**THE TASK**.
Among the records, how many lines contain "grey"? Only the number is needed.

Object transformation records
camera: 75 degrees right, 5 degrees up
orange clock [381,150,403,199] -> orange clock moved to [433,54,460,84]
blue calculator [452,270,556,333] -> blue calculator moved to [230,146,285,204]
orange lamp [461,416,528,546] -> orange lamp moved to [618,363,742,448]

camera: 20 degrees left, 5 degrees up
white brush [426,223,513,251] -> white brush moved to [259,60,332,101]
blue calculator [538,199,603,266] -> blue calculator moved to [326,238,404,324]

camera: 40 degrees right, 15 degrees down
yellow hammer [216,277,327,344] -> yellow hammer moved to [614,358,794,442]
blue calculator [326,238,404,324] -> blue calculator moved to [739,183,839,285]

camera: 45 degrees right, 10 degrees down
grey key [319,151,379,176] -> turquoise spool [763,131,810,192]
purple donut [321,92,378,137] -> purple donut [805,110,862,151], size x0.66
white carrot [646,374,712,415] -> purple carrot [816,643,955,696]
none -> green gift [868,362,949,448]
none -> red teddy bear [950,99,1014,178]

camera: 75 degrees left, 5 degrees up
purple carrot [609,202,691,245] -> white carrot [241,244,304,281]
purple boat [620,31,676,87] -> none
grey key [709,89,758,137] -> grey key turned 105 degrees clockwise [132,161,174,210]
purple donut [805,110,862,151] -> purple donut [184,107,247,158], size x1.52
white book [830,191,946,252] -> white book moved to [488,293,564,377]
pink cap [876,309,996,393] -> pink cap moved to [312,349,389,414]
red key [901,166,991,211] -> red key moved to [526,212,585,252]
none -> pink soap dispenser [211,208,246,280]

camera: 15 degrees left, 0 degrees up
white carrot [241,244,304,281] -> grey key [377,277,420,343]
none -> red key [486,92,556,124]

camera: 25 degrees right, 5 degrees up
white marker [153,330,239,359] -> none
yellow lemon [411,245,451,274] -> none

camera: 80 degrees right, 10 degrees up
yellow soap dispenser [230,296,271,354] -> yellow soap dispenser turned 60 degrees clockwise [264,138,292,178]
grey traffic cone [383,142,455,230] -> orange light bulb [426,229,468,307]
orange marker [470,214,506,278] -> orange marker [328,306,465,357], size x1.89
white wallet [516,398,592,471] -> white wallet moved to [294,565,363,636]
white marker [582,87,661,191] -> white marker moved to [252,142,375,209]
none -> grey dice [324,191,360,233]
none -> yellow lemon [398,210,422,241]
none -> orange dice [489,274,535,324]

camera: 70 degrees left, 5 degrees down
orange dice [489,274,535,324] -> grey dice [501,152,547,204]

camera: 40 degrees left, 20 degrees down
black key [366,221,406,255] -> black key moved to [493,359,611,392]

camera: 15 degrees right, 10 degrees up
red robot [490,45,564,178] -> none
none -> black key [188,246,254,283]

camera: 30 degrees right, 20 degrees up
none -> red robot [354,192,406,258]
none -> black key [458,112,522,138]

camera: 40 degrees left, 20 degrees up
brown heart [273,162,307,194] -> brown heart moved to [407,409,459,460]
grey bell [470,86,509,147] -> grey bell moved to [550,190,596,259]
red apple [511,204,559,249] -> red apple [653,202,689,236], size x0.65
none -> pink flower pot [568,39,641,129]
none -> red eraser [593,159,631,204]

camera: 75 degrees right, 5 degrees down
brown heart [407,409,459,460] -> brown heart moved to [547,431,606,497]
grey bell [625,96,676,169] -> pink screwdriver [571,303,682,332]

**OUTPUT**.
8